- **Problem description**: Using the records below, transcribe word for word the stretch from the line that contains "white glasses [147,421,354,602]" through the line that contains "none -> orange ball [577,278,634,333]", both end lines included, and nothing else.

- **Material shown**:

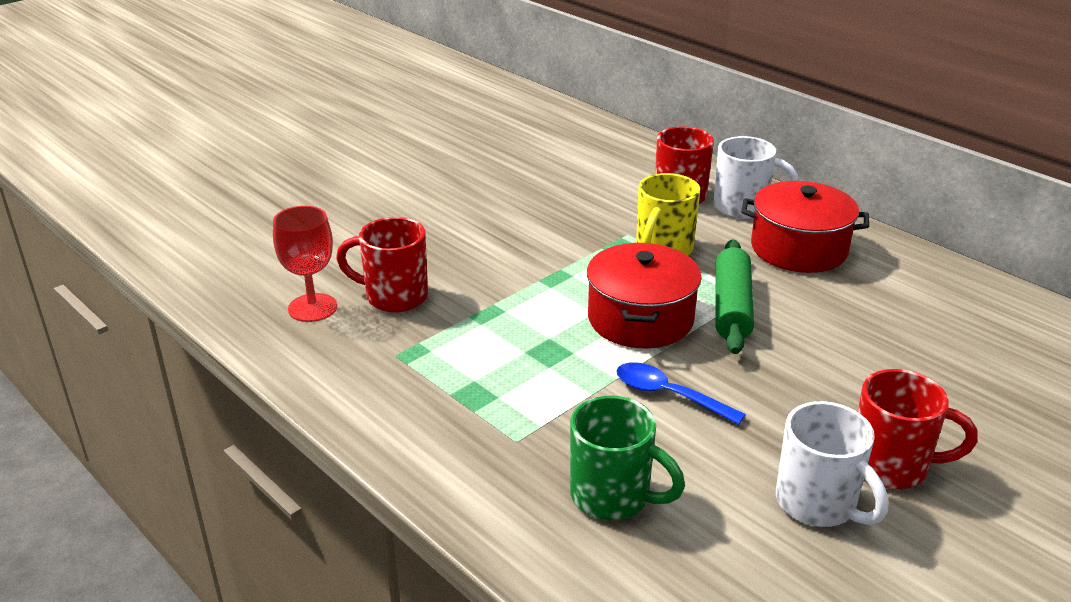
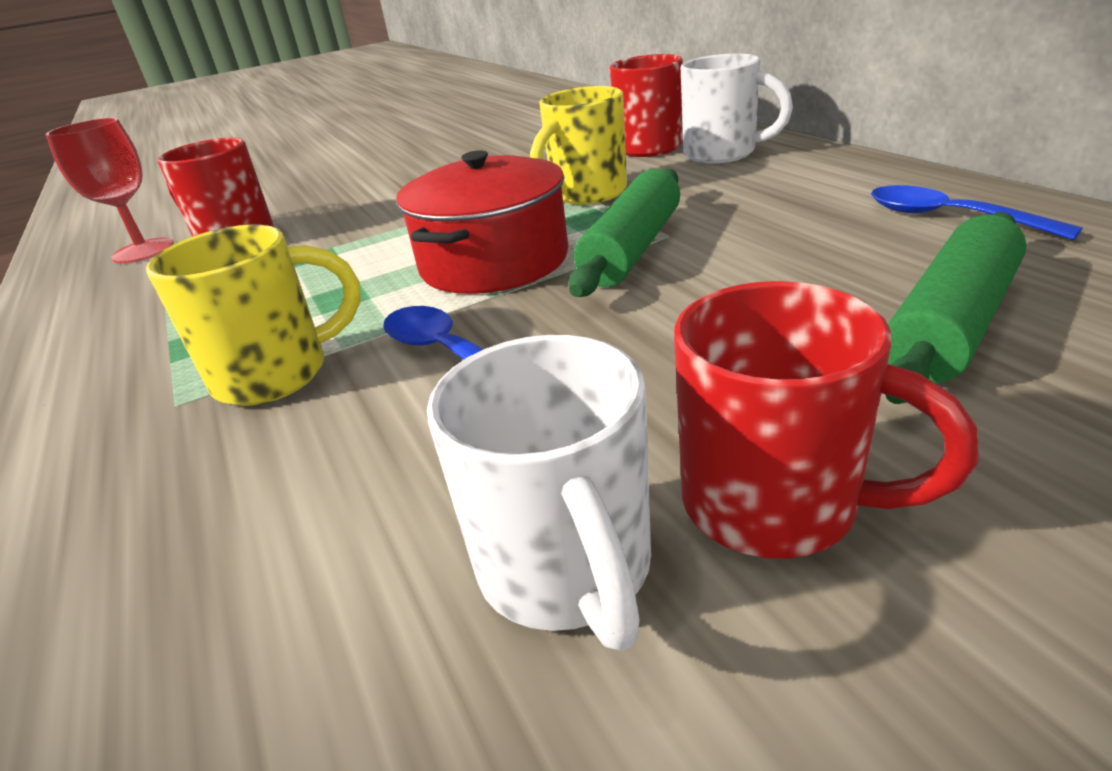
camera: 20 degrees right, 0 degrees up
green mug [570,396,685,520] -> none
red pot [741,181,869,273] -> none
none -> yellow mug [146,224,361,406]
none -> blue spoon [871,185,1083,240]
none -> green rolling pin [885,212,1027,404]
==
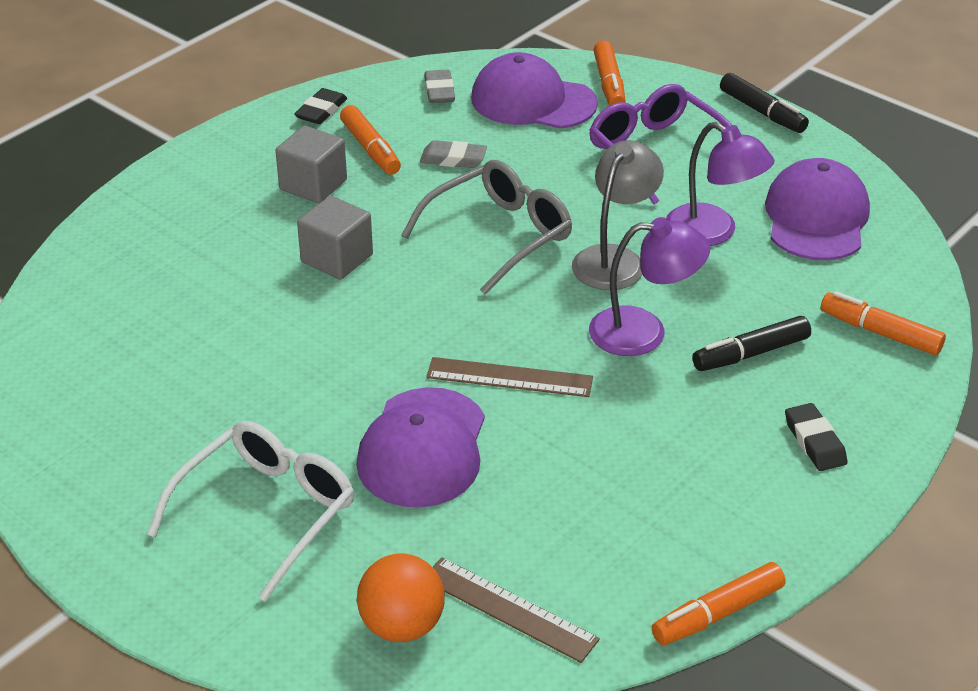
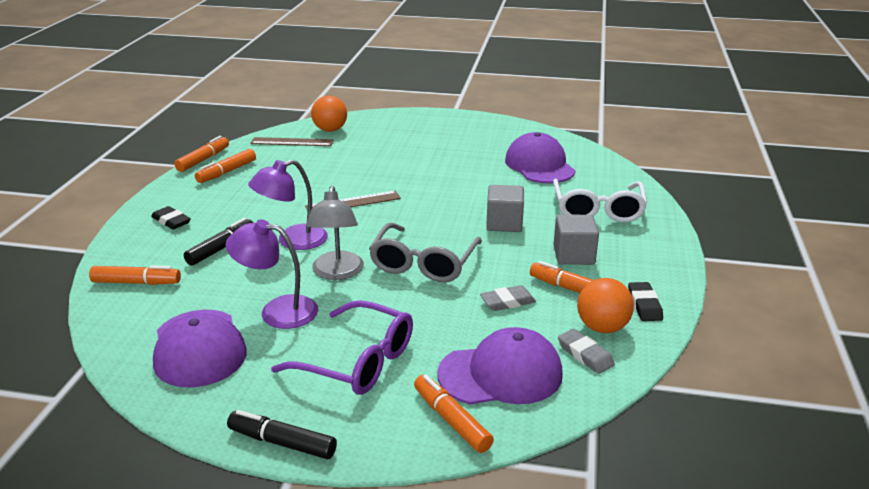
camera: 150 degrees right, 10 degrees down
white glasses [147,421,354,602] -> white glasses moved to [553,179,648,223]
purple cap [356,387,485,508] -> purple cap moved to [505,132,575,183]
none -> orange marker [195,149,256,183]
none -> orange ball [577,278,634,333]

- **Task output**:
white glasses [147,421,354,602] -> white glasses moved to [553,179,648,223]
purple cap [356,387,485,508] -> purple cap moved to [505,132,575,183]
none -> orange marker [195,149,256,183]
none -> orange ball [577,278,634,333]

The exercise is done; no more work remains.